BRIEF - Would you please write out each entry that follows, exactly as written?

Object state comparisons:
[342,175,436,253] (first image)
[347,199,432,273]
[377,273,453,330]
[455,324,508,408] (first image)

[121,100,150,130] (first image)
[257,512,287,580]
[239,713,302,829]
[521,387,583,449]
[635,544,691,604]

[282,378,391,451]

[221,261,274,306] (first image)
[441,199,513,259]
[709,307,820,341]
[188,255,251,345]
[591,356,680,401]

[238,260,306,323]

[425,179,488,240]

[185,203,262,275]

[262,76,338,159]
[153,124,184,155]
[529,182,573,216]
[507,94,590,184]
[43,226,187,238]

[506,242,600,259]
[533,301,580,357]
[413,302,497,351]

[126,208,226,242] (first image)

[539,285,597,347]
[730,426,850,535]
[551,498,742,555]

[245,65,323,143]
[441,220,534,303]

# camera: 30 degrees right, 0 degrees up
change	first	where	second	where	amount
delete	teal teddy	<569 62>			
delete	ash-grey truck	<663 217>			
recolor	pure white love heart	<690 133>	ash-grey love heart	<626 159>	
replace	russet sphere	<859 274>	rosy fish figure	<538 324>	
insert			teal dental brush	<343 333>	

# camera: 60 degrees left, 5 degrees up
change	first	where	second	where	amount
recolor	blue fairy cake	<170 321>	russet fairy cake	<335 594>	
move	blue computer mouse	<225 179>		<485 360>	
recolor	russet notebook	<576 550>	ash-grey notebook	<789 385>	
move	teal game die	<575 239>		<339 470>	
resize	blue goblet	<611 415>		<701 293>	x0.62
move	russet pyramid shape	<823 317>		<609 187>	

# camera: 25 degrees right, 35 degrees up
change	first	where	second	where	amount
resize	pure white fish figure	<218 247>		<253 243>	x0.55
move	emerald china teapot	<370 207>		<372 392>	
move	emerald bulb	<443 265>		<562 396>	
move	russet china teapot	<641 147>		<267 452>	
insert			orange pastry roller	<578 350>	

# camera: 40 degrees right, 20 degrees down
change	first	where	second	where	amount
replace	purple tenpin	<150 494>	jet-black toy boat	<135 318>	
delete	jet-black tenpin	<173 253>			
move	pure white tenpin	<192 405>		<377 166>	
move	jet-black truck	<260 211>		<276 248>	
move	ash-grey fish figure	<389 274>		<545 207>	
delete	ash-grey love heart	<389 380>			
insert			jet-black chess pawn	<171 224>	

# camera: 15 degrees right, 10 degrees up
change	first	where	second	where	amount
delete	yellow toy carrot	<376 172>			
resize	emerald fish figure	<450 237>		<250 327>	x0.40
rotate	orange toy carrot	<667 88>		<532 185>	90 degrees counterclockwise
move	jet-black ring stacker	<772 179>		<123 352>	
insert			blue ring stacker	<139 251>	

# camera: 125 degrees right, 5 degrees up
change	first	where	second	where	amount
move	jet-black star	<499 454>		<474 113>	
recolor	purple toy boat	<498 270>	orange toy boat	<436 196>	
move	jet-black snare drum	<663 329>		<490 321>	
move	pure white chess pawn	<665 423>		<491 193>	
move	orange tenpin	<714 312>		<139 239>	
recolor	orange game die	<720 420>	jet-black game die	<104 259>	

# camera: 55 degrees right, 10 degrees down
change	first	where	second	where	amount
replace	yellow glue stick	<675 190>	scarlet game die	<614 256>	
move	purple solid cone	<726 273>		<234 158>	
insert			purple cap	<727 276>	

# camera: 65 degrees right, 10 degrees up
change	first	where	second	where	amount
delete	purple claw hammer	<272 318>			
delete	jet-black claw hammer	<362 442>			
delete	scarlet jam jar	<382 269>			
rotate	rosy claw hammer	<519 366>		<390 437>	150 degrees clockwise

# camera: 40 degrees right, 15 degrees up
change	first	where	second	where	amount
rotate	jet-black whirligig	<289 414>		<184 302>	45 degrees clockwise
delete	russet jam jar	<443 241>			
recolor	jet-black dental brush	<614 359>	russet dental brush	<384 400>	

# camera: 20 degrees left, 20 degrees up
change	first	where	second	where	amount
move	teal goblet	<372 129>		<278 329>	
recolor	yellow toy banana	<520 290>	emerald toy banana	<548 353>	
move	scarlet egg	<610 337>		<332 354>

EXERCISE RESULT -
[342,175,436,253] (first image)
[347,199,432,273]
[377,273,453,330]
[455,324,508,408] (first image)

[121,100,150,130] (first image)
[257,512,287,580]
[239,713,302,829]
[521,387,583,449]
[635,544,691,604]

[282,378,391,451]

[221,261,274,306] (first image)
[441,199,513,259]
[709,307,820,341]
[188,255,251,345]
[591,356,680,401]

[238,260,306,323]

[425,179,488,240]

[185,203,262,275]

[262,76,338,159]
[153,124,184,155]
[529,182,573,216]
[507,94,590,184]
[43,226,187,238]

[506,242,600,259]
[533,301,580,357]
[413,302,497,351]

[126,208,226,242] (first image)

[539,285,597,347]
[730,426,850,535]
[551,498,742,555]

[245,65,323,143]
[441,220,534,303]

# camera: 30 degrees right, 0 degrees up
change	first	where	second	where	amount
delete	teal teddy	<569 62>			
delete	ash-grey truck	<663 217>			
recolor	pure white love heart	<690 133>	ash-grey love heart	<626 159>	
replace	russet sphere	<859 274>	rosy fish figure	<538 324>	
insert			teal dental brush	<343 333>	

# camera: 60 degrees left, 5 degrees up
change	first	where	second	where	amount
recolor	blue fairy cake	<170 321>	russet fairy cake	<335 594>	
move	blue computer mouse	<225 179>		<485 360>	
recolor	russet notebook	<576 550>	ash-grey notebook	<789 385>	
move	teal game die	<575 239>		<339 470>	
resize	blue goblet	<611 415>		<701 293>	x0.62
move	russet pyramid shape	<823 317>		<609 187>	

# camera: 25 degrees right, 35 degrees up
change	first	where	second	where	amount
resize	pure white fish figure	<218 247>		<253 243>	x0.55
move	emerald china teapot	<370 207>		<372 392>	
move	emerald bulb	<443 265>		<562 396>	
move	russet china teapot	<641 147>		<267 452>	
insert			orange pastry roller	<578 350>	

# camera: 40 degrees right, 20 degrees down
change	first	where	second	where	amount
replace	purple tenpin	<150 494>	jet-black toy boat	<135 318>	
delete	jet-black tenpin	<173 253>			
move	pure white tenpin	<192 405>		<377 166>	
move	jet-black truck	<260 211>		<276 248>	
move	ash-grey fish figure	<389 274>		<545 207>	
delete	ash-grey love heart	<389 380>			
insert			jet-black chess pawn	<171 224>	

# camera: 15 degrees right, 10 degrees up
change	first	where	second	where	amount
delete	yellow toy carrot	<376 172>			
resize	emerald fish figure	<450 237>		<250 327>	x0.40
rotate	orange toy carrot	<667 88>		<532 185>	90 degrees counterclockwise
move	jet-black ring stacker	<772 179>		<123 352>	
insert			blue ring stacker	<139 251>	

# camera: 125 degrees right, 5 degrees up
change	first	where	second	where	amount
move	jet-black star	<499 454>		<474 113>	
recolor	purple toy boat	<498 270>	orange toy boat	<436 196>	
move	jet-black snare drum	<663 329>		<490 321>	
move	pure white chess pawn	<665 423>		<491 193>	
move	orange tenpin	<714 312>		<139 239>	
recolor	orange game die	<720 420>	jet-black game die	<104 259>	

# camera: 55 degrees right, 10 degrees down
change	first	where	second	where	amount
replace	yellow glue stick	<675 190>	scarlet game die	<614 256>	
move	purple solid cone	<726 273>		<234 158>	
insert			purple cap	<727 276>	

# camera: 65 degrees right, 10 degrees up
change	first	where	second	where	amount
delete	purple claw hammer	<272 318>			
delete	jet-black claw hammer	<362 442>			
delete	scarlet jam jar	<382 269>			
rotate	rosy claw hammer	<519 366>		<390 437>	150 degrees clockwise

# camera: 40 degrees right, 15 degrees up
change	first	where	second	where	amount
rotate	jet-black whirligig	<289 414>		<184 302>	45 degrees clockwise
delete	russet jam jar	<443 241>			
recolor	jet-black dental brush	<614 359>	russet dental brush	<384 400>	

# camera: 20 degrees left, 20 degrees up
change	first	where	second	where	amount
move	teal goblet	<372 129>		<278 329>	
recolor	yellow toy banana	<520 290>	emerald toy banana	<548 353>	
move	scarlet egg	<610 337>		<332 354>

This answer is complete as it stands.